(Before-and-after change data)
Content starts
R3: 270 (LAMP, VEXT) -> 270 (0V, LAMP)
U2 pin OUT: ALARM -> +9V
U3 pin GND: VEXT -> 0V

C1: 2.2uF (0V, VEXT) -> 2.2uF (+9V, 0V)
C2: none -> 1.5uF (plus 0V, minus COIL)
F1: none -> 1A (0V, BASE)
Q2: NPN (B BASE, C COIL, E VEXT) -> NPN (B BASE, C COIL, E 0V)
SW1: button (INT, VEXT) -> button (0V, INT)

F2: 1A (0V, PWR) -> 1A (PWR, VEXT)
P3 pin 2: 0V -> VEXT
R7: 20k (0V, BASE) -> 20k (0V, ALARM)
Content ends
◆ TASK TO COMPLETE
Please give the data again in full, exactly as written.

◆ OUTPUT BELOW
R3: 270 (LAMP, VEXT) -> 270 (0V, LAMP)
U2 pin OUT: ALARM -> +9V
U3 pin GND: VEXT -> 0V

C1: 2.2uF (0V, VEXT) -> 2.2uF (+9V, 0V)
C2: none -> 1.5uF (plus 0V, minus COIL)
F1: none -> 1A (0V, BASE)
Q2: NPN (B BASE, C COIL, E VEXT) -> NPN (B BASE, C COIL, E 0V)
SW1: button (INT, VEXT) -> button (0V, INT)

F2: 1A (0V, PWR) -> 1A (PWR, VEXT)
P3 pin 2: 0V -> VEXT
R7: 20k (0V, BASE) -> 20k (0V, ALARM)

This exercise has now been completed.